-- Entries provided follows --

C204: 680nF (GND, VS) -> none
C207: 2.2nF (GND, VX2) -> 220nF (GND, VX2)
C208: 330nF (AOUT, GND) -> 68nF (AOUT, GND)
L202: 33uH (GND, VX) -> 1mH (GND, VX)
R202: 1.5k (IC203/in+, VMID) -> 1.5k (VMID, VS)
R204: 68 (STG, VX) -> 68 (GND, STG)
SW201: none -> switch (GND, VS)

-- Entries provided concluded --
-- Entries provided follows --

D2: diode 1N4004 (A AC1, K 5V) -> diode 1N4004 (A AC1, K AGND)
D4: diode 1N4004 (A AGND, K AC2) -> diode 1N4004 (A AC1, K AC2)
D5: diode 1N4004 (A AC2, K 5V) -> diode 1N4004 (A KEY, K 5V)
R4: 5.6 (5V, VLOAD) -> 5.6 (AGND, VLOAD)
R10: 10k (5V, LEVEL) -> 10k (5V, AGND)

-- Entries provided concluded --

# The problem:
Retype exactly the lines of the data above that fall between the line with "R4: 5.6 (5V, VLOAD) -> 5.6 (AGND, VLOAD)" and the line with "R10: 10k (5V, LEVEL) -> 10k (5V, AGND)", inclusive, and add nothing.

# Response to the exercise:
R4: 5.6 (5V, VLOAD) -> 5.6 (AGND, VLOAD)
R10: 10k (5V, LEVEL) -> 10k (5V, AGND)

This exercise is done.